Could you please retype all of the entries exactly as they appear?

(Detected change data)
***

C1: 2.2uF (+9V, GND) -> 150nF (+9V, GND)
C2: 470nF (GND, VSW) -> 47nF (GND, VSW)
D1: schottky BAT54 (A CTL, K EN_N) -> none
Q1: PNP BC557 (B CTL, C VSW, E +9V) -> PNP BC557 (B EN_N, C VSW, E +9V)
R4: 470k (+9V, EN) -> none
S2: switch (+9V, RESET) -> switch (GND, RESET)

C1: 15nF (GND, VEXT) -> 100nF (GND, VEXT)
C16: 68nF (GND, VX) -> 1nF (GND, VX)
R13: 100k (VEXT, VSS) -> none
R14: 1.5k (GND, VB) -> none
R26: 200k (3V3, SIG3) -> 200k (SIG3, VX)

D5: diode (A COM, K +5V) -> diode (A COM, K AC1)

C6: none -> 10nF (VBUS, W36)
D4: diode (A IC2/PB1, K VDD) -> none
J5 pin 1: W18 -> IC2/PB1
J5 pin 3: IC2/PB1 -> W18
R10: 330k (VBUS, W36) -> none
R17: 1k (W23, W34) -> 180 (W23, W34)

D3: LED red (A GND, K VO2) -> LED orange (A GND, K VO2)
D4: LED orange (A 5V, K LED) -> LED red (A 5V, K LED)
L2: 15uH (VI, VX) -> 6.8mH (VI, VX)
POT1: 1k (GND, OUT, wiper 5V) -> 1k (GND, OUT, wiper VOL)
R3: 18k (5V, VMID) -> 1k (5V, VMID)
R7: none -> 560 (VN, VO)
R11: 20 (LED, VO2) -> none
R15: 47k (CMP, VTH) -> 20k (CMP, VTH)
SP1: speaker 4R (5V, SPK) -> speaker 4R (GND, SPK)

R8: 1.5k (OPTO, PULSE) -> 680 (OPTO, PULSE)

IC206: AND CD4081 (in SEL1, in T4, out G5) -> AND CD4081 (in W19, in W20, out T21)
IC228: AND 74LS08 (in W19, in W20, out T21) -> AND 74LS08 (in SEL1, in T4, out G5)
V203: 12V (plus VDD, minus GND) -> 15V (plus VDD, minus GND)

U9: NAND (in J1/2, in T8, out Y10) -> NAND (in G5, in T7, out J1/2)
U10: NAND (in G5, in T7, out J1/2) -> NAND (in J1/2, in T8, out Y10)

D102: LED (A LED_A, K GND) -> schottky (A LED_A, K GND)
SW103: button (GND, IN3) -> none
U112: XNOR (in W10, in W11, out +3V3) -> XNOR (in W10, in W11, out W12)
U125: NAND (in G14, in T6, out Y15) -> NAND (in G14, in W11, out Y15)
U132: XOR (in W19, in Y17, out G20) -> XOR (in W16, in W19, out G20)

***

• _Task response_
C1: 2.2uF (+9V, GND) -> 150nF (+9V, GND)
C2: 470nF (GND, VSW) -> 47nF (GND, VSW)
D1: schottky BAT54 (A CTL, K EN_N) -> none
Q1: PNP BC557 (B CTL, C VSW, E +9V) -> PNP BC557 (B EN_N, C VSW, E +9V)
R4: 470k (+9V, EN) -> none
S2: switch (+9V, RESET) -> switch (GND, RESET)

C1: 15nF (GND, VEXT) -> 100nF (GND, VEXT)
C16: 68nF (GND, VX) -> 1nF (GND, VX)
R13: 100k (VEXT, VSS) -> none
R14: 1.5k (GND, VB) -> none
R26: 200k (3V3, SIG3) -> 200k (SIG3, VX)

D5: diode (A COM, K +5V) -> diode (A COM, K AC1)

C6: none -> 10nF (VBUS, W36)
D4: diode (A IC2/PB1, K VDD) -> none
J5 pin 1: W18 -> IC2/PB1
J5 pin 3: IC2/PB1 -> W18
R10: 330k (VBUS, W36) -> none
R17: 1k (W23, W34) -> 180 (W23, W34)

D3: LED red (A GND, K VO2) -> LED orange (A GND, K VO2)
D4: LED orange (A 5V, K LED) -> LED red (A 5V, K LED)
L2: 15uH (VI, VX) -> 6.8mH (VI, VX)
POT1: 1k (GND, OUT, wiper 5V) -> 1k (GND, OUT, wiper VOL)
R3: 18k (5V, VMID) -> 1k (5V, VMID)
R7: none -> 560 (VN, VO)
R11: 20 (LED, VO2) -> none
R15: 47k (CMP, VTH) -> 20k (CMP, VTH)
SP1: speaker 4R (5V, SPK) -> speaker 4R (GND, SPK)

R8: 1.5k (OPTO, PULSE) -> 680 (OPTO, PULSE)

IC206: AND CD4081 (in SEL1, in T4, out G5) -> AND CD4081 (in W19, in W20, out T21)
IC228: AND 74LS08 (in W19, in W20, out T21) -> AND 74LS08 (in SEL1, in T4, out G5)
V203: 12V (plus VDD, minus GND) -> 15V (plus VDD, minus GND)

U9: NAND (in J1/2, in T8, out Y10) -> NAND (in G5, in T7, out J1/2)
U10: NAND (in G5, in T7, out J1/2) -> NAND (in J1/2, in T8, out Y10)

D102: LED (A LED_A, K GND) -> schottky (A LED_A, K GND)
SW103: button (GND, IN3) -> none
U112: XNOR (in W10, in W11, out +3V3) -> XNOR (in W10, in W11, out W12)
U125: NAND (in G14, in T6, out Y15) -> NAND (in G14, in W11, out Y15)
U132: XOR (in W19, in Y17, out G20) -> XOR (in W16, in W19, out G20)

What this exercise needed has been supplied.